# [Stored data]
-=-=-=-=-
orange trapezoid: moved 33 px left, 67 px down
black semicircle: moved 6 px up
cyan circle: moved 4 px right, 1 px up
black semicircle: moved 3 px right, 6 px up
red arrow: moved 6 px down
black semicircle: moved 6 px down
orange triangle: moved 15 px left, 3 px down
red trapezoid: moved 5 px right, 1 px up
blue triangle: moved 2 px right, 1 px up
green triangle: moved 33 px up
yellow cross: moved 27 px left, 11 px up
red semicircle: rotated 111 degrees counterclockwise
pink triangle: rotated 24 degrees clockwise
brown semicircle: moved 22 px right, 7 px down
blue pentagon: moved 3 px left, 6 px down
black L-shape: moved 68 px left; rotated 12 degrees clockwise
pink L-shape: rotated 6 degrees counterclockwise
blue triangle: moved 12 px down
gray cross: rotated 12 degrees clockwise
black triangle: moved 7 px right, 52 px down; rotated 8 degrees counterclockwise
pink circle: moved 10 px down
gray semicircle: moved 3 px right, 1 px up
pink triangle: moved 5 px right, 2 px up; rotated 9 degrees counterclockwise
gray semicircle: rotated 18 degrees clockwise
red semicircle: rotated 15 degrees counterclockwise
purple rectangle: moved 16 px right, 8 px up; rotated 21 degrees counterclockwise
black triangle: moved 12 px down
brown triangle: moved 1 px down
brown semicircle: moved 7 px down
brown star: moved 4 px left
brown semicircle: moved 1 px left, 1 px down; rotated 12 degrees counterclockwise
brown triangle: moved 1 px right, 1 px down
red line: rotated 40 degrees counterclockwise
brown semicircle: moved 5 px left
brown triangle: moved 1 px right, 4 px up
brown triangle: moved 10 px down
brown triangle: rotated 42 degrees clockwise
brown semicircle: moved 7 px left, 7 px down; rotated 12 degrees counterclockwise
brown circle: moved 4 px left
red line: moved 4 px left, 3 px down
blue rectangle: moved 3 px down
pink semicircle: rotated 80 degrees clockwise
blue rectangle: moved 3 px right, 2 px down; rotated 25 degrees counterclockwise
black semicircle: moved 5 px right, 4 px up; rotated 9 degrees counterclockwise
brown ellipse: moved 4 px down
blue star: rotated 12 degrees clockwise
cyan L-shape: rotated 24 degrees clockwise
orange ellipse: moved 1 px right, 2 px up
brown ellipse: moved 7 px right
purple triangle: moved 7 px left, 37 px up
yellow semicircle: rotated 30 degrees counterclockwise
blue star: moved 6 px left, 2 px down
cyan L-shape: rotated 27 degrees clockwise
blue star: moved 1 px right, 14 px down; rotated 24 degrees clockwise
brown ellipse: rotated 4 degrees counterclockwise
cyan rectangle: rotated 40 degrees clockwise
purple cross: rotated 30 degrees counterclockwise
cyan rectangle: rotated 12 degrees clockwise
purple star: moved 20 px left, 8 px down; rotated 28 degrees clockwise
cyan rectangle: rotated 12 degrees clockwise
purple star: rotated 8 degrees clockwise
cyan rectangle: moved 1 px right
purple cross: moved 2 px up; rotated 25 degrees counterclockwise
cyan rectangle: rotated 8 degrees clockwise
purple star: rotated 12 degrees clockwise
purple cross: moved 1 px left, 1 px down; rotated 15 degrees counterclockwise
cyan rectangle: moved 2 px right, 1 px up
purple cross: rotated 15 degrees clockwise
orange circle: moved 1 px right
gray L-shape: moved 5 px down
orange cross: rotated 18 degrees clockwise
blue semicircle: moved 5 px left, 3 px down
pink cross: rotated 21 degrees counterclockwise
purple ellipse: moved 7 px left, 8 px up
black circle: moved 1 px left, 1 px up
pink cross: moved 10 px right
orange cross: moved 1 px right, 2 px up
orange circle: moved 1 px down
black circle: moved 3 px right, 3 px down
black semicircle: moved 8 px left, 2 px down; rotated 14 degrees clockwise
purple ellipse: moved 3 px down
-=-=-=-=-
Return every line above without changing anything.

orange trapezoid: moved 33 px left, 67 px down
black semicircle: moved 6 px up
cyan circle: moved 4 px right, 1 px up
black semicircle: moved 3 px right, 6 px up
red arrow: moved 6 px down
black semicircle: moved 6 px down
orange triangle: moved 15 px left, 3 px down
red trapezoid: moved 5 px right, 1 px up
blue triangle: moved 2 px right, 1 px up
green triangle: moved 33 px up
yellow cross: moved 27 px left, 11 px up
red semicircle: rotated 111 degrees counterclockwise
pink triangle: rotated 24 degrees clockwise
brown semicircle: moved 22 px right, 7 px down
blue pentagon: moved 3 px left, 6 px down
black L-shape: moved 68 px left; rotated 12 degrees clockwise
pink L-shape: rotated 6 degrees counterclockwise
blue triangle: moved 12 px down
gray cross: rotated 12 degrees clockwise
black triangle: moved 7 px right, 52 px down; rotated 8 degrees counterclockwise
pink circle: moved 10 px down
gray semicircle: moved 3 px right, 1 px up
pink triangle: moved 5 px right, 2 px up; rotated 9 degrees counterclockwise
gray semicircle: rotated 18 degrees clockwise
red semicircle: rotated 15 degrees counterclockwise
purple rectangle: moved 16 px right, 8 px up; rotated 21 degrees counterclockwise
black triangle: moved 12 px down
brown triangle: moved 1 px down
brown semicircle: moved 7 px down
brown star: moved 4 px left
brown semicircle: moved 1 px left, 1 px down; rotated 12 degrees counterclockwise
brown triangle: moved 1 px right, 1 px down
red line: rotated 40 degrees counterclockwise
brown semicircle: moved 5 px left
brown triangle: moved 1 px right, 4 px up
brown triangle: moved 10 px down
brown triangle: rotated 42 degrees clockwise
brown semicircle: moved 7 px left, 7 px down; rotated 12 degrees counterclockwise
brown circle: moved 4 px left
red line: moved 4 px left, 3 px down
blue rectangle: moved 3 px down
pink semicircle: rotated 80 degrees clockwise
blue rectangle: moved 3 px right, 2 px down; rotated 25 degrees counterclockwise
black semicircle: moved 5 px right, 4 px up; rotated 9 degrees counterclockwise
brown ellipse: moved 4 px down
blue star: rotated 12 degrees clockwise
cyan L-shape: rotated 24 degrees clockwise
orange ellipse: moved 1 px right, 2 px up
brown ellipse: moved 7 px right
purple triangle: moved 7 px left, 37 px up
yellow semicircle: rotated 30 degrees counterclockwise
blue star: moved 6 px left, 2 px down
cyan L-shape: rotated 27 degrees clockwise
blue star: moved 1 px right, 14 px down; rotated 24 degrees clockwise
brown ellipse: rotated 4 degrees counterclockwise
cyan rectangle: rotated 40 degrees clockwise
purple cross: rotated 30 degrees counterclockwise
cyan rectangle: rotated 12 degrees clockwise
purple star: moved 20 px left, 8 px down; rotated 28 degrees clockwise
cyan rectangle: rotated 12 degrees clockwise
purple star: rotated 8 degrees clockwise
cyan rectangle: moved 1 px right
purple cross: moved 2 px up; rotated 25 degrees counterclockwise
cyan rectangle: rotated 8 degrees clockwise
purple star: rotated 12 degrees clockwise
purple cross: moved 1 px left, 1 px down; rotated 15 degrees counterclockwise
cyan rectangle: moved 2 px right, 1 px up
purple cross: rotated 15 degrees clockwise
orange circle: moved 1 px right
gray L-shape: moved 5 px down
orange cross: rotated 18 degrees clockwise
blue semicircle: moved 5 px left, 3 px down
pink cross: rotated 21 degrees counterclockwise
purple ellipse: moved 7 px left, 8 px up
black circle: moved 1 px left, 1 px up
pink cross: moved 10 px right
orange cross: moved 1 px right, 2 px up
orange circle: moved 1 px down
black circle: moved 3 px right, 3 px down
black semicircle: moved 8 px left, 2 px down; rotated 14 degrees clockwise
purple ellipse: moved 3 px down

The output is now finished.